→ YOUR TASK: Would you retype, word for word, the line with "(267, 506) = (503, 133): orange" and every line after it through the end of the records below?

→ DATASET ENTRIES:
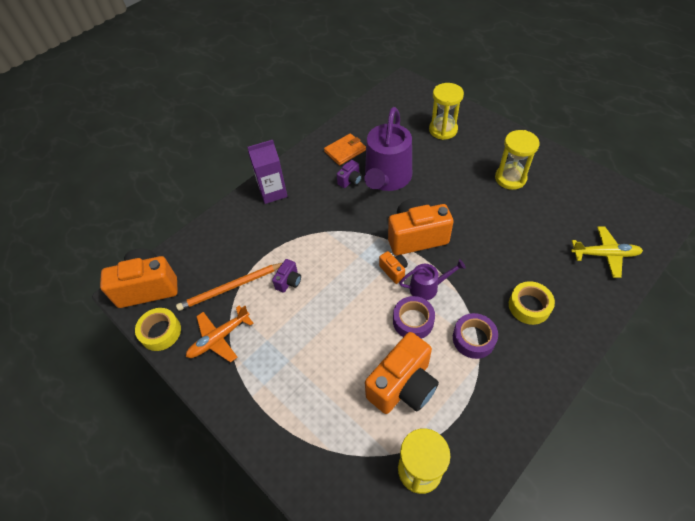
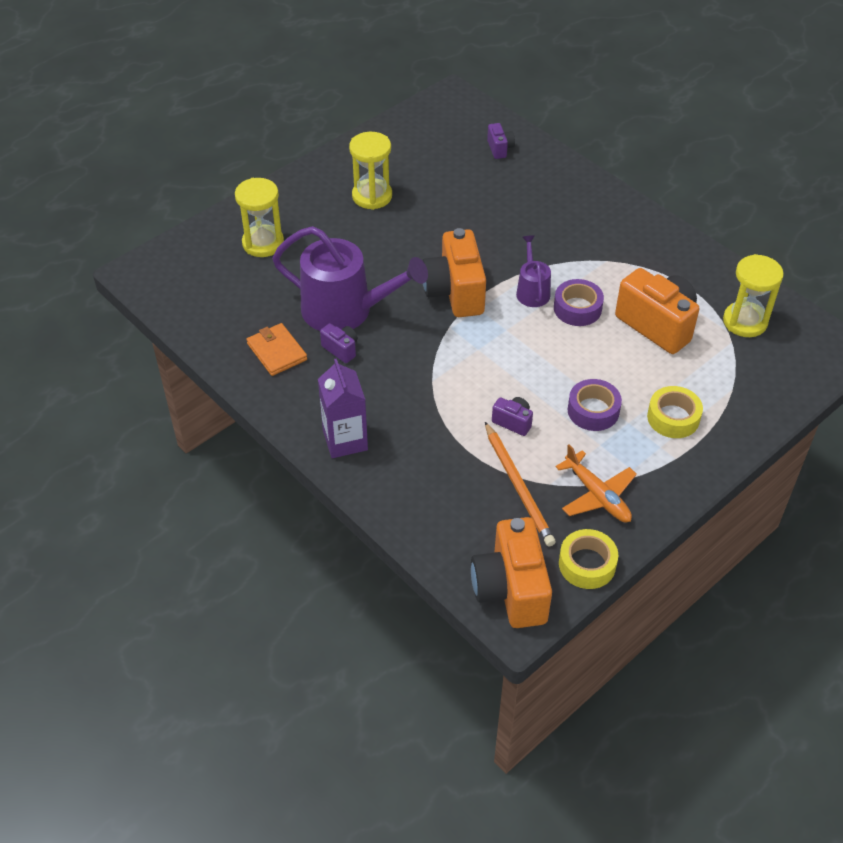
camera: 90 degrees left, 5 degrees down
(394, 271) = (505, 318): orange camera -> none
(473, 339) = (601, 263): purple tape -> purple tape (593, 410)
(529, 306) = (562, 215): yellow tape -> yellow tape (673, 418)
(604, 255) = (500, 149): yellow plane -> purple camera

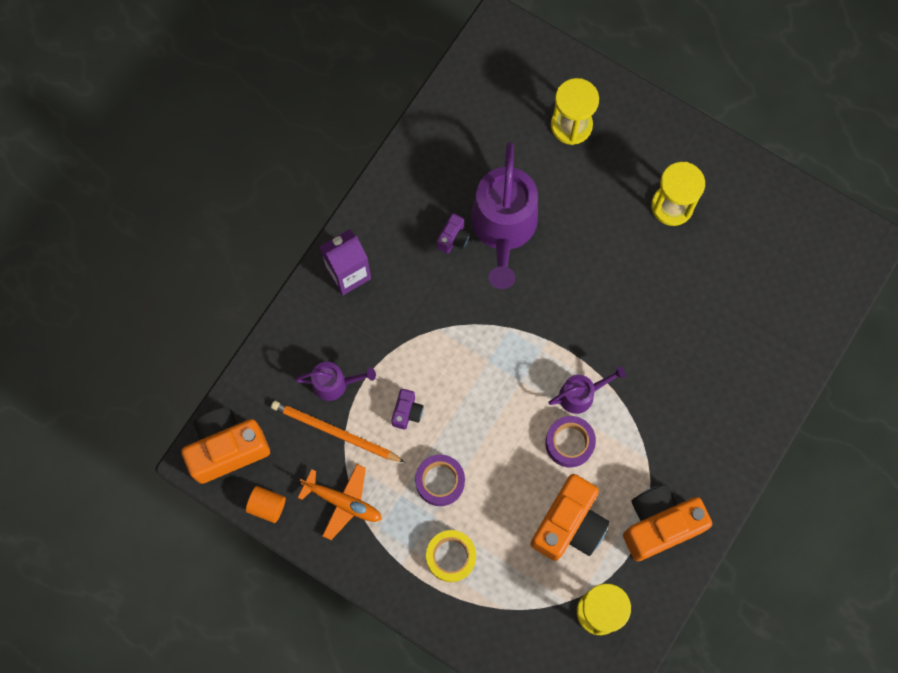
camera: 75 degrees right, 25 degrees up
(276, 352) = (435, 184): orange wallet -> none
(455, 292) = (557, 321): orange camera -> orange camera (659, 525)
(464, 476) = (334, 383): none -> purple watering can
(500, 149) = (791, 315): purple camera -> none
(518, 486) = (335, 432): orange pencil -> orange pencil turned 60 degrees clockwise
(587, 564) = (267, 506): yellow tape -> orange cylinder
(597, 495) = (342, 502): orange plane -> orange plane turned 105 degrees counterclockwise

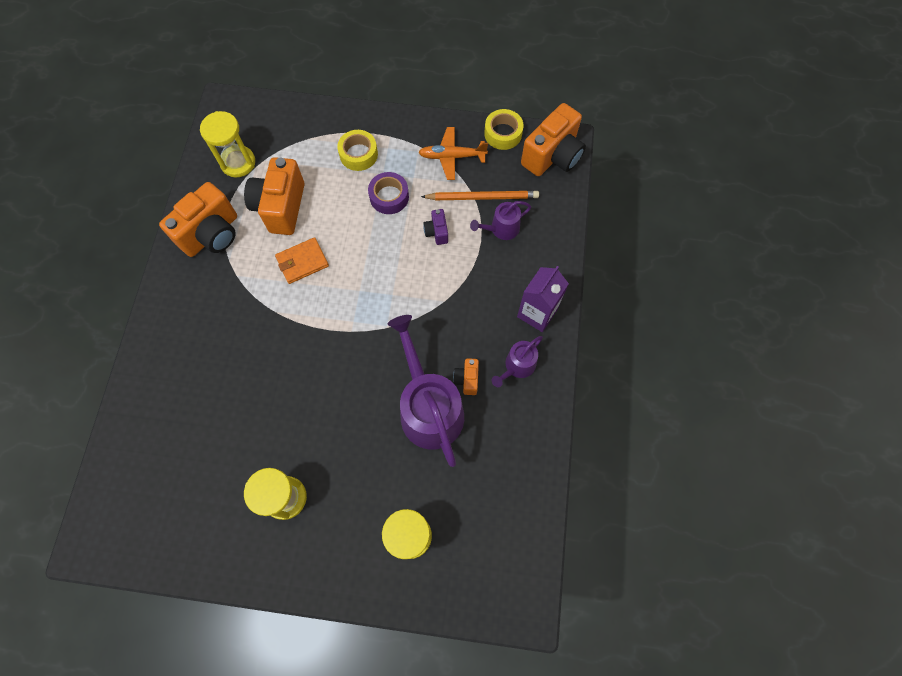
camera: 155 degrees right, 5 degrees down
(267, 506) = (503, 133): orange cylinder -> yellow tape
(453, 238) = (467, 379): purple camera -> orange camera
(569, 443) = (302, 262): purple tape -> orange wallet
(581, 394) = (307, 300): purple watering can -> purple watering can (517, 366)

→ ANSWER:
(267, 506) = (503, 133): orange cylinder -> yellow tape
(453, 238) = (467, 379): purple camera -> orange camera
(569, 443) = (302, 262): purple tape -> orange wallet
(581, 394) = (307, 300): purple watering can -> purple watering can (517, 366)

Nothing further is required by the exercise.